[[ INFORMATION open ]]
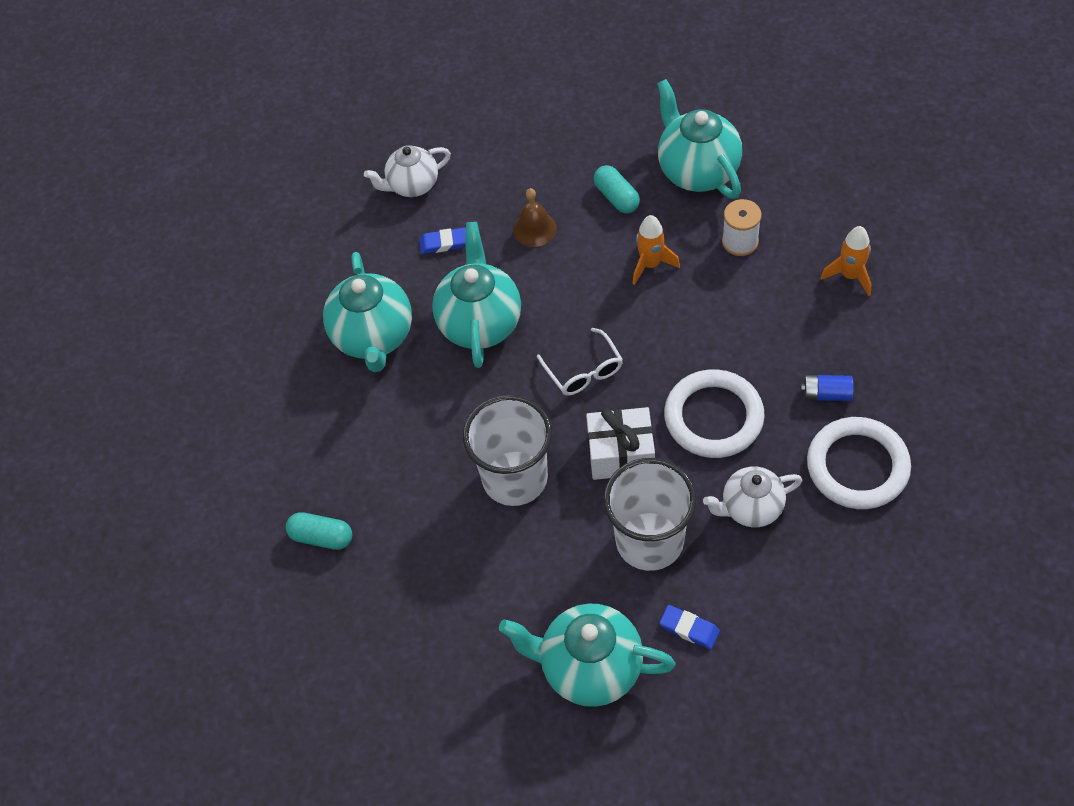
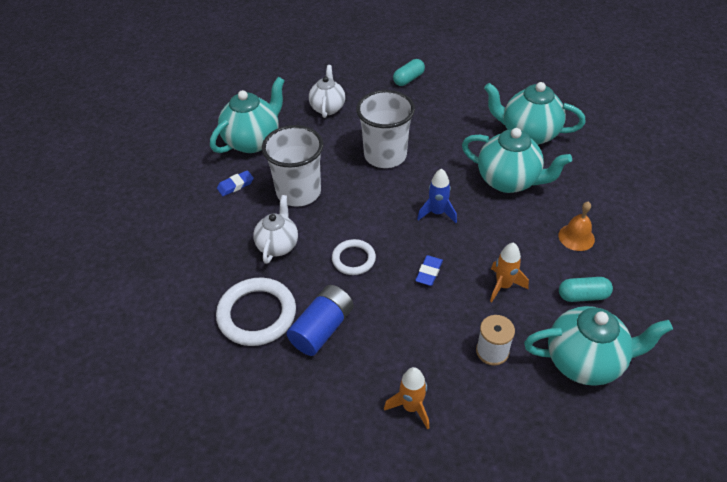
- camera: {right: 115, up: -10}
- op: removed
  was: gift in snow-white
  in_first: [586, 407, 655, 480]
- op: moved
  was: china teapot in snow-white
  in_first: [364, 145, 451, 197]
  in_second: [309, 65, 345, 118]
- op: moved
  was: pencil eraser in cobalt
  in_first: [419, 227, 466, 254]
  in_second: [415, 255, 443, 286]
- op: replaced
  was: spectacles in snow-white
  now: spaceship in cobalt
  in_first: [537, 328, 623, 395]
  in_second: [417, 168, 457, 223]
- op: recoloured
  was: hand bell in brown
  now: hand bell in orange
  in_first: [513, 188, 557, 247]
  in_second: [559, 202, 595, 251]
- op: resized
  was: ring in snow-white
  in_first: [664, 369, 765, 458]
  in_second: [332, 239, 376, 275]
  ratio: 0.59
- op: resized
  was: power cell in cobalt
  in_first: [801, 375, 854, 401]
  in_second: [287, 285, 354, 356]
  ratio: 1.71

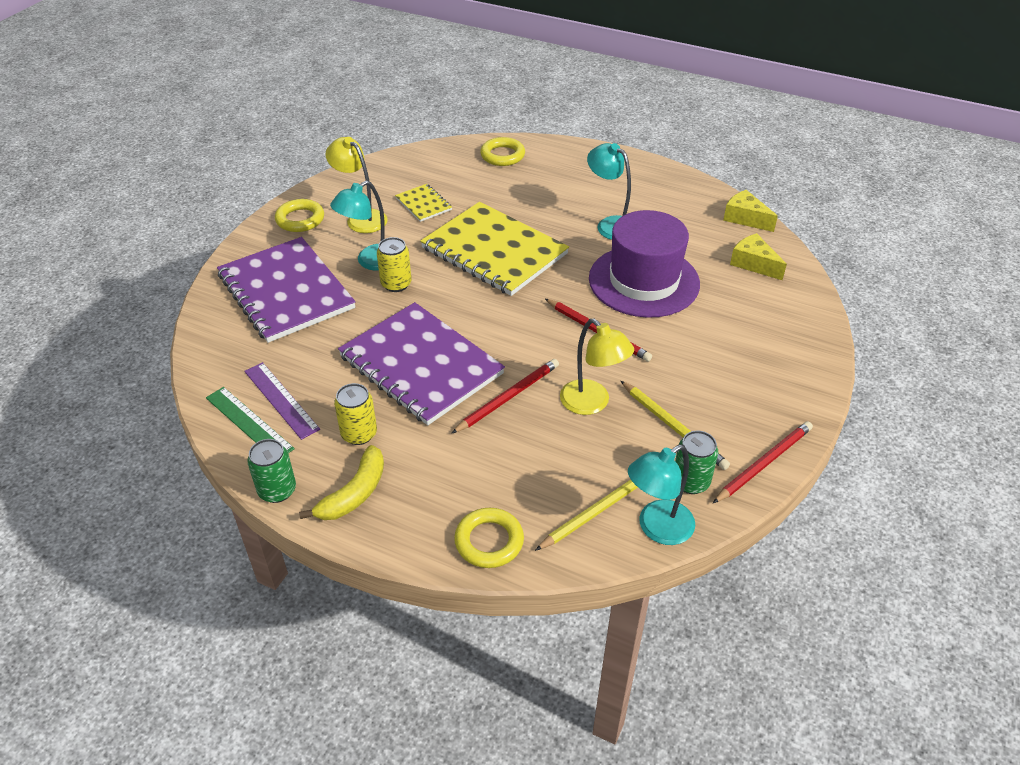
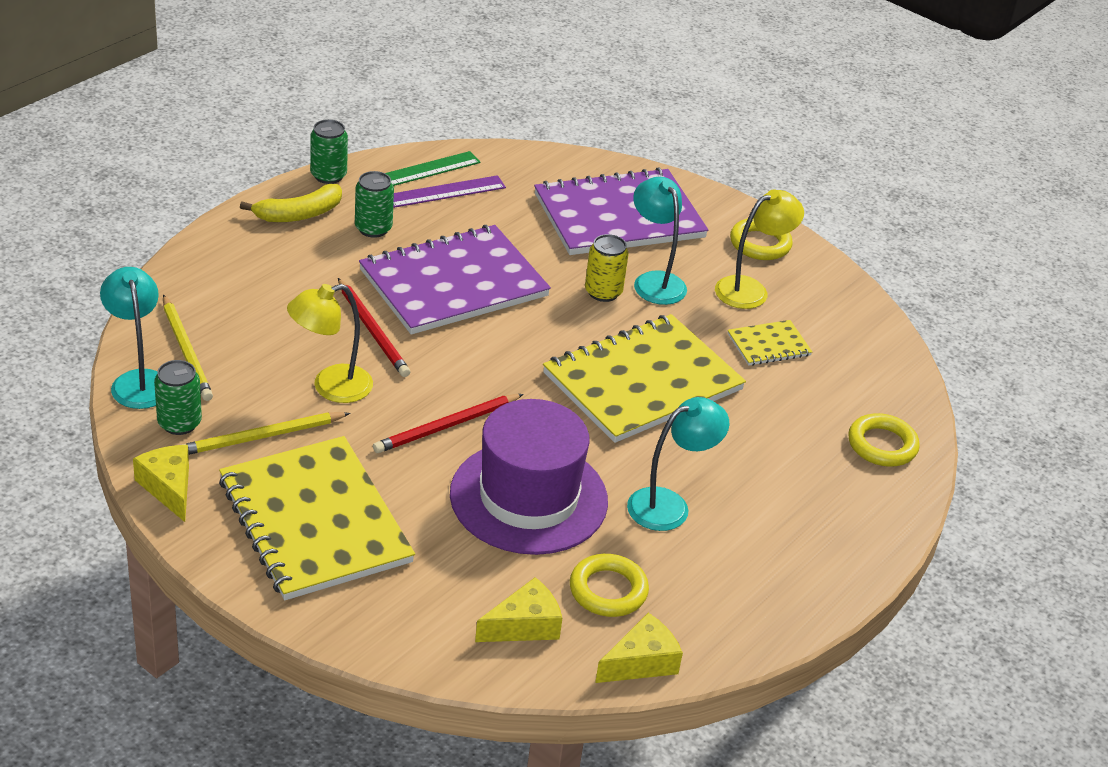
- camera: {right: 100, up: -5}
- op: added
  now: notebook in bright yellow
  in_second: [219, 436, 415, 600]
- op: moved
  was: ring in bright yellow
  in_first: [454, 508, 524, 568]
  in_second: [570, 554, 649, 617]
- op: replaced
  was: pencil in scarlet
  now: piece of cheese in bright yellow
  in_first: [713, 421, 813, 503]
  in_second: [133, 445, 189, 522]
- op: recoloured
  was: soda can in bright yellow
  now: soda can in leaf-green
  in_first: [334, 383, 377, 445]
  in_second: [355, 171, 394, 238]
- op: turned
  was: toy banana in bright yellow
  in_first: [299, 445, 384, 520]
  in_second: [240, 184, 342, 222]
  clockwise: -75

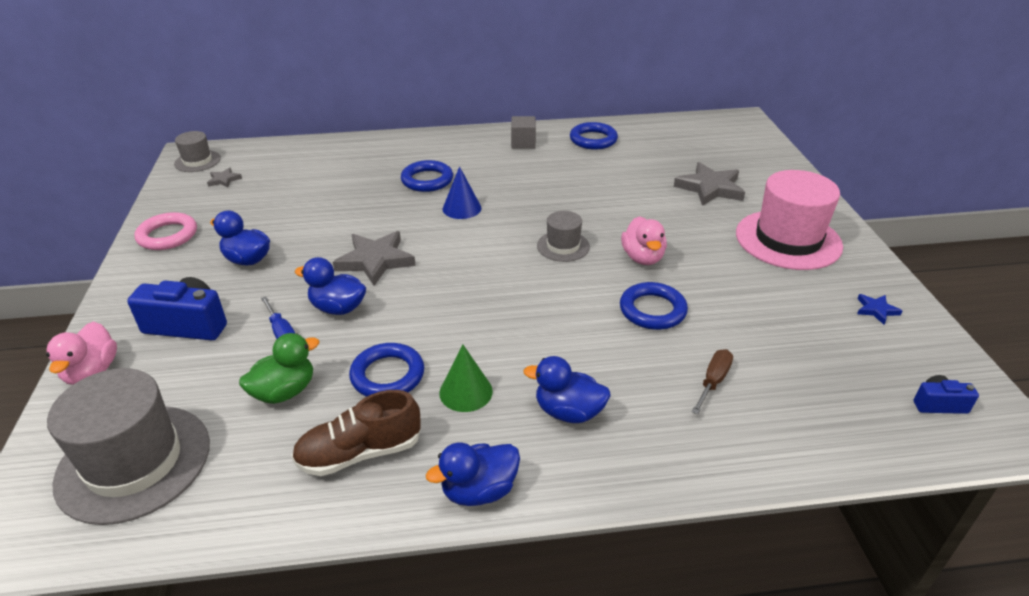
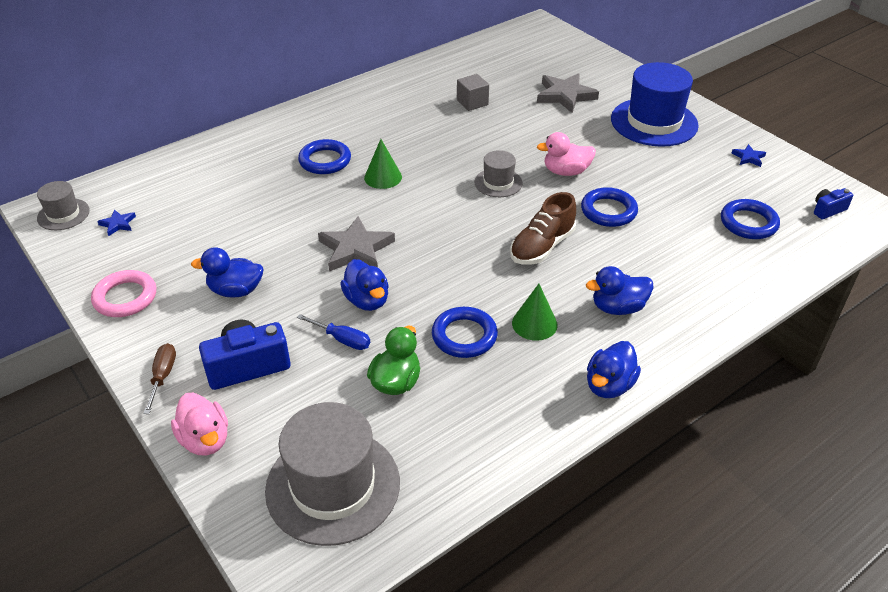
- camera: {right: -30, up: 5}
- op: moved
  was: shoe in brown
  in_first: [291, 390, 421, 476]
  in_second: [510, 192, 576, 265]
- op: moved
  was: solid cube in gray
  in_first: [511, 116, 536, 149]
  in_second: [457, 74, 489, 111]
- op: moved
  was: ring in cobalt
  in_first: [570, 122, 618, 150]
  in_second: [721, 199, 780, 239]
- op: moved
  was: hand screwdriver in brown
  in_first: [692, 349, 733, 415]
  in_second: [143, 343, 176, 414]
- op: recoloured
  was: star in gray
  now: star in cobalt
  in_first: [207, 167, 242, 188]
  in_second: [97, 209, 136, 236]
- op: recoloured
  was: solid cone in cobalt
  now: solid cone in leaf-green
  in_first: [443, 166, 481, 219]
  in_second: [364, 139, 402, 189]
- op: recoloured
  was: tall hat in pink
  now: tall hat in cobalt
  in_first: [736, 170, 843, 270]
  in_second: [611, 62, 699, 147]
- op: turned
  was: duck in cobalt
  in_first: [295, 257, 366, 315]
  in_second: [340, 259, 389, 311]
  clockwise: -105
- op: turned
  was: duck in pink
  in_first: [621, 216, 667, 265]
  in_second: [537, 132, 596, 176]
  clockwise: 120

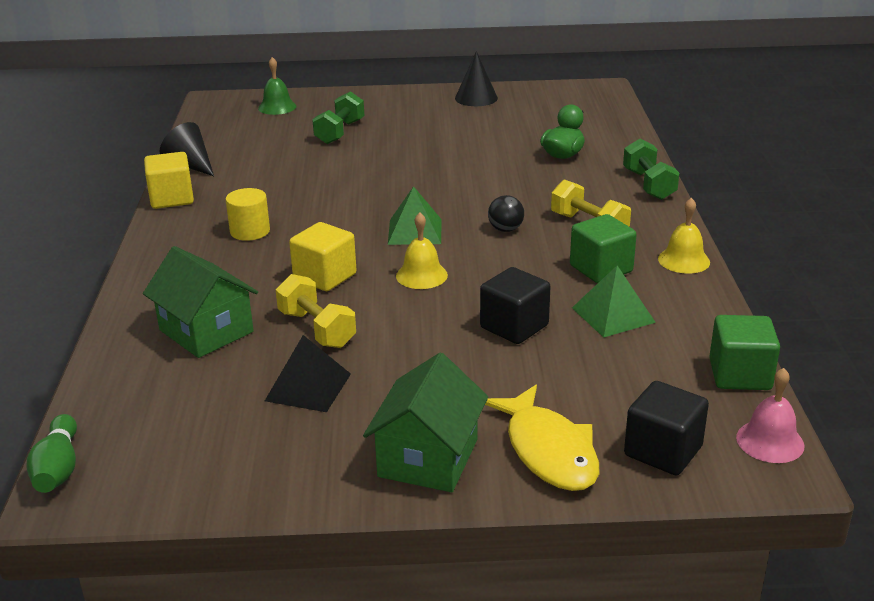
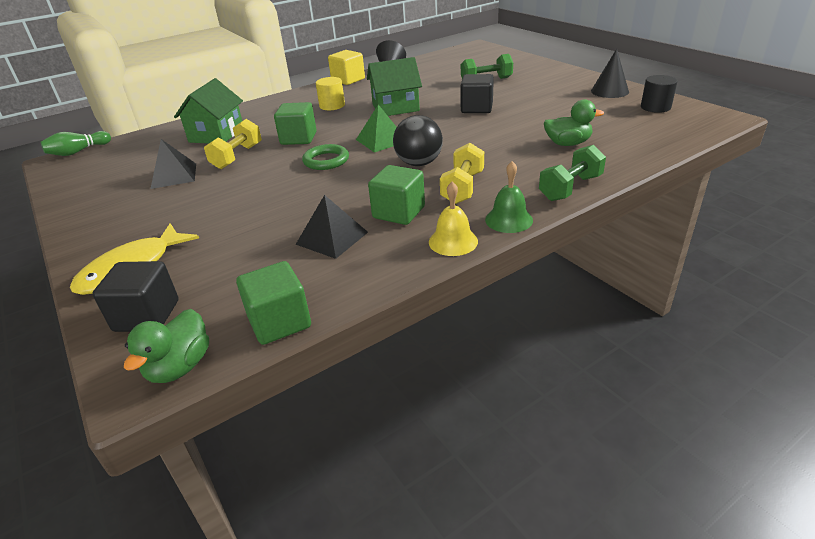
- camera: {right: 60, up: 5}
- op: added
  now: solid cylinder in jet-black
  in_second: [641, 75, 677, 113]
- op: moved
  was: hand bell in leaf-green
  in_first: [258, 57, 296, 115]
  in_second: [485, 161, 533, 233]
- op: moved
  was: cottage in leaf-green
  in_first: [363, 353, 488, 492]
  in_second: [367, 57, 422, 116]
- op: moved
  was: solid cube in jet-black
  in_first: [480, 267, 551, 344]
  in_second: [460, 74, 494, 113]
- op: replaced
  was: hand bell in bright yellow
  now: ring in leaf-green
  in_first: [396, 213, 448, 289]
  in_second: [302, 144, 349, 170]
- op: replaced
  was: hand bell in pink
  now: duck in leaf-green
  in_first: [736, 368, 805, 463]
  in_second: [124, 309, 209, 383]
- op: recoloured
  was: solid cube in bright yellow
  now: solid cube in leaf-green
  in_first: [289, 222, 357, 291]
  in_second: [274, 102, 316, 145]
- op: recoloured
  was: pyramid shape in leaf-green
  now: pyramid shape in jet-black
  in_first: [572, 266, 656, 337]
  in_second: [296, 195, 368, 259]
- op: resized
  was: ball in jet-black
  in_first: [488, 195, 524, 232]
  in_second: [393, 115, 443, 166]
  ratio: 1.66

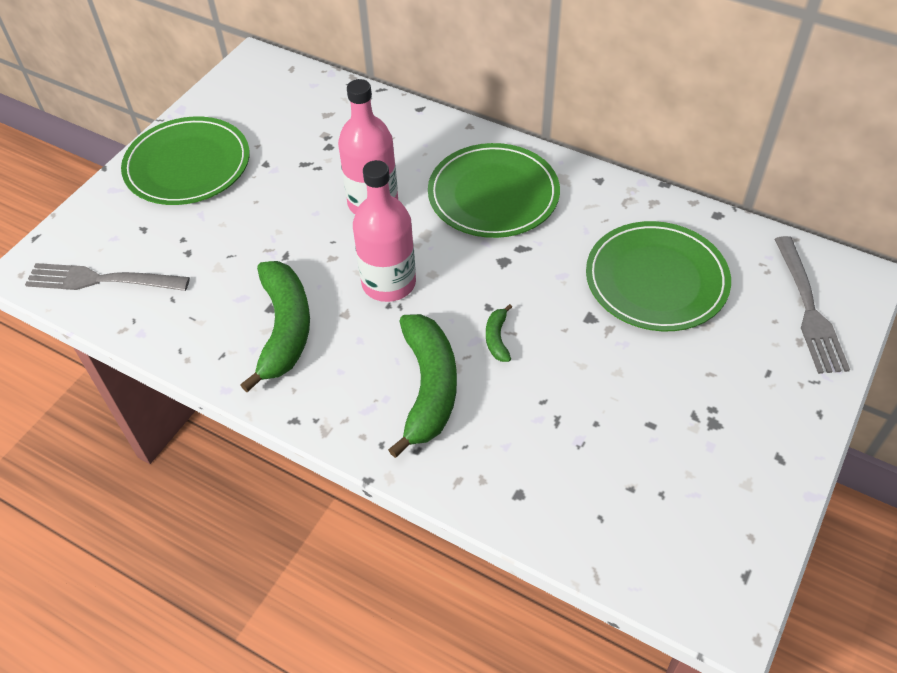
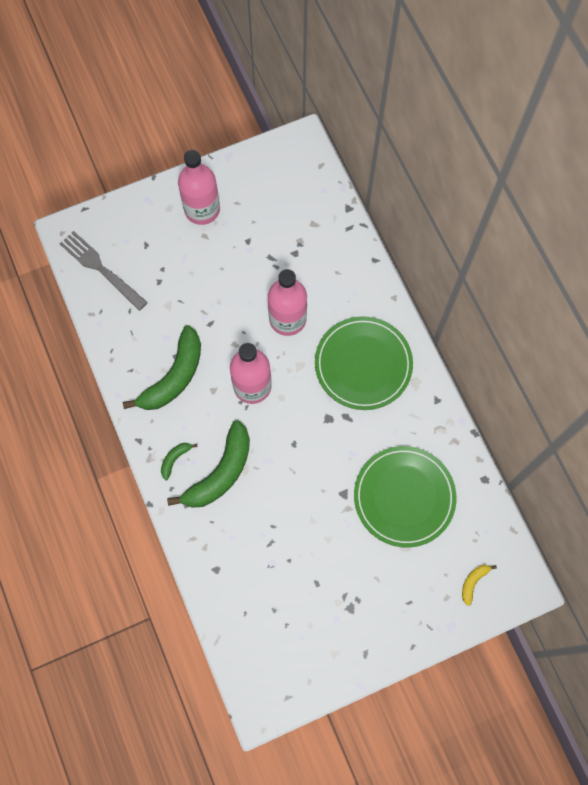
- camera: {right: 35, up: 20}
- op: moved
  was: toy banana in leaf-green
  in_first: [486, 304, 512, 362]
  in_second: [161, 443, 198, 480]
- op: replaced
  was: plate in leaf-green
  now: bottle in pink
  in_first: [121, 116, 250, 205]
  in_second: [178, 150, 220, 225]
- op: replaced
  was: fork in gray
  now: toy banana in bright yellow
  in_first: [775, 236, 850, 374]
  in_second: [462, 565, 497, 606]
[[ INFORMATION closed ]]
--- EXERCISE INSTRUCTIONS ---
Return each line of the data above that includes the word "snow".

--- SOLUTION TO THIS PROBLEM ---
  was: gift in snow-white
  was: china teapot in snow-white
  was: spectacles in snow-white
  was: ring in snow-white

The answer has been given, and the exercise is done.